**Before-and-after scene images**.
•••••

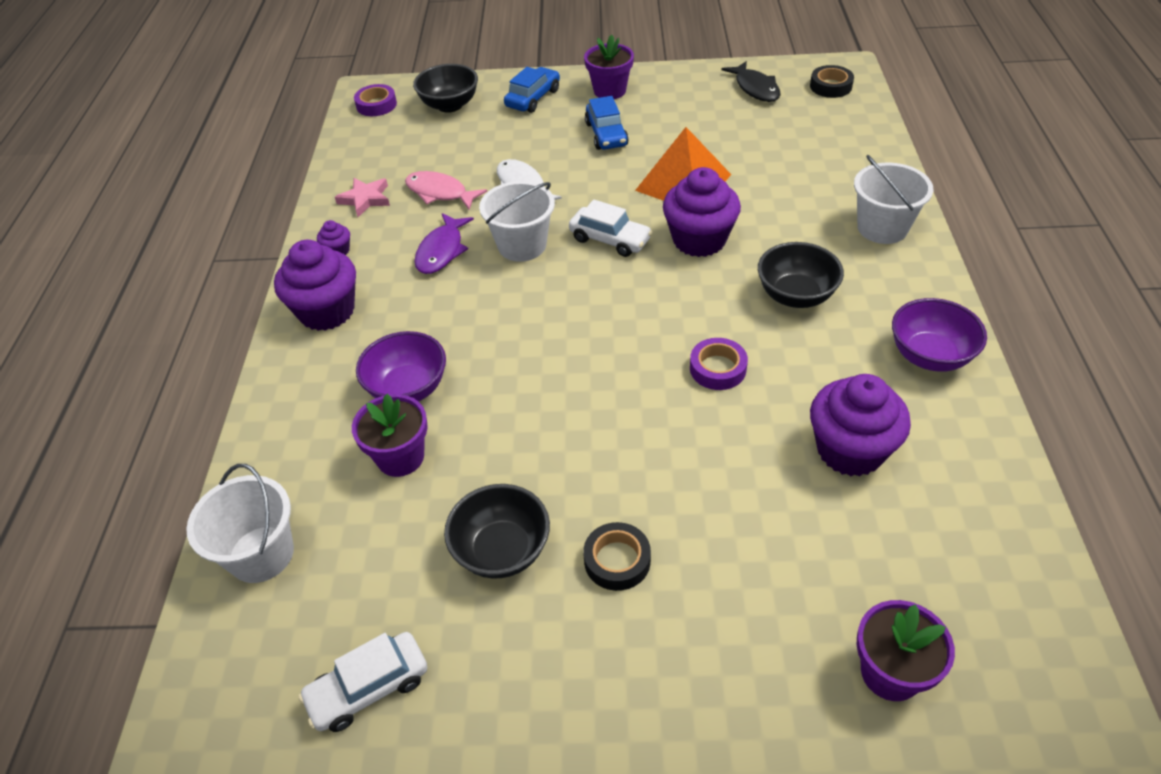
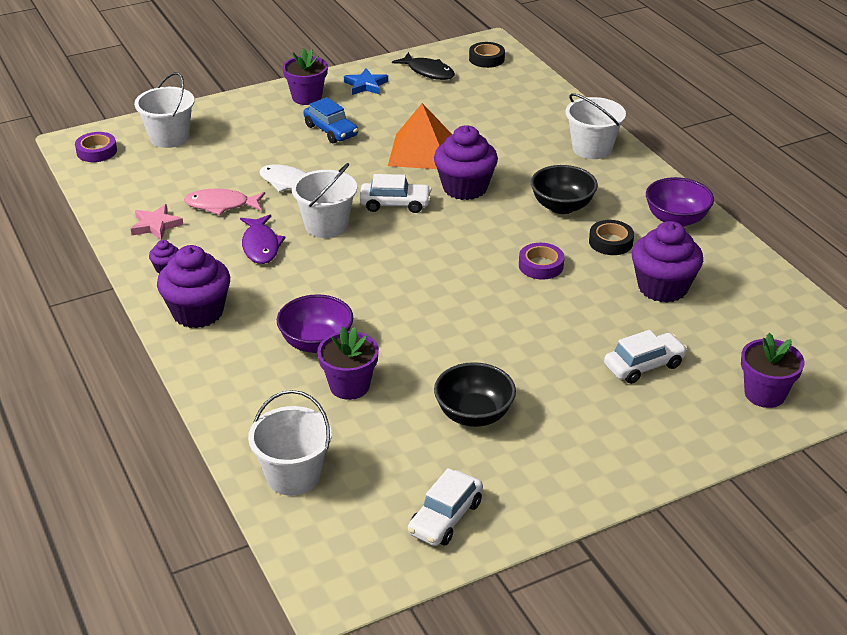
camera: 30 degrees left, 10 degrees down
(450, 105) = (169, 137): black bowl -> white bucket
(533, 98) = (243, 116): blue car -> none
(617, 560) = (557, 394): black tape -> black tape (610, 242)
(678, 90) = (366, 85): none -> blue star
(752, 560) = (644, 365): none -> white car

•••••

**What is required**. Return every line above that contains the word "white".

**Task output**.
(450, 105) = (169, 137): black bowl -> white bucket
(752, 560) = (644, 365): none -> white car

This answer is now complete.